#### HOW TO COMPLETE THIS TASK
Below is a block of entries, which should be copied verbatim apart from the pictures.
**** PROVIDED MATERIAL
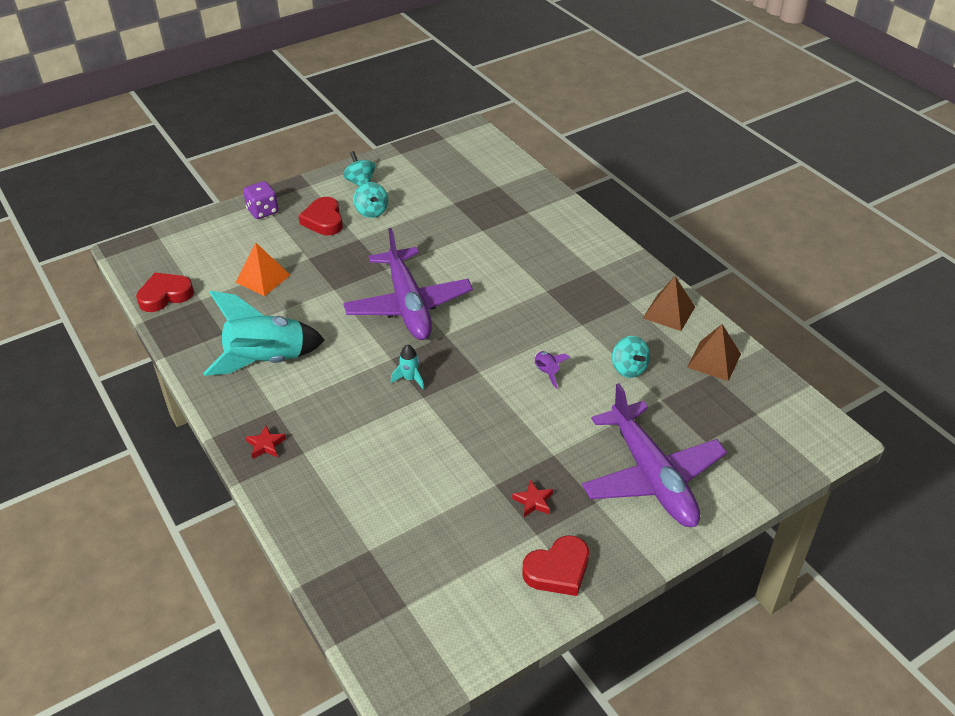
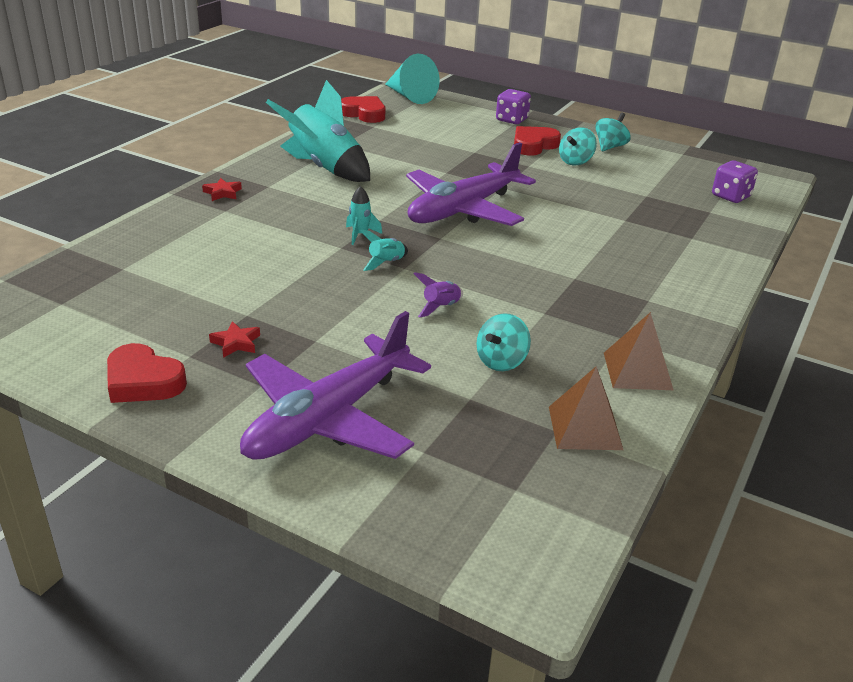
camera: 60 degrees right, 10 degrees down
orange pyramid [235,243,290,296] -> none
none -> turquoise rocket [360,229,408,271]
none -> turquoise cone [385,54,440,104]
none -> purple dice [712,160,758,203]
********
#### RESPONSE TO THIS EXERCISE
camera: 60 degrees right, 10 degrees down
orange pyramid [235,243,290,296] -> none
none -> turquoise rocket [360,229,408,271]
none -> turquoise cone [385,54,440,104]
none -> purple dice [712,160,758,203]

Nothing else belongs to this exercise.